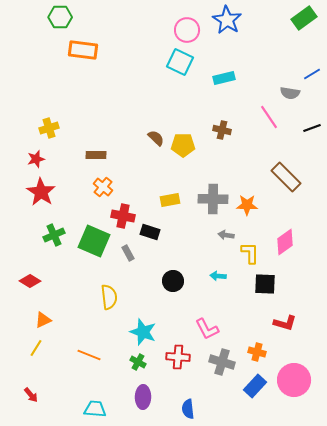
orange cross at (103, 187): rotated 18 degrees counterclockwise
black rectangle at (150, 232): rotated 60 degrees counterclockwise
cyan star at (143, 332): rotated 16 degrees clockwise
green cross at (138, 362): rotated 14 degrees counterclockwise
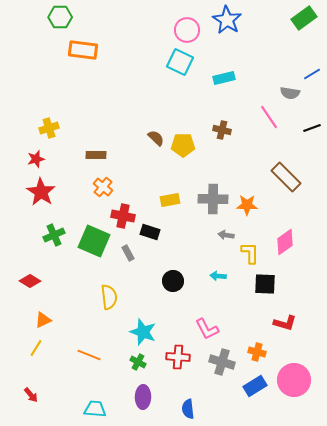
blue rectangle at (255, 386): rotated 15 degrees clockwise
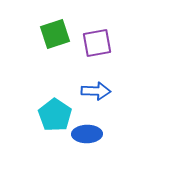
......
• _Goal_
Copy out every line of the records above word for word, leaving out the pictures.

• _The completed task_
orange cross at (103, 187): rotated 18 degrees counterclockwise
black rectangle at (150, 232): rotated 60 degrees counterclockwise
cyan star at (143, 332): rotated 16 degrees clockwise
green cross at (138, 362): rotated 14 degrees counterclockwise
blue rectangle at (255, 386): rotated 15 degrees clockwise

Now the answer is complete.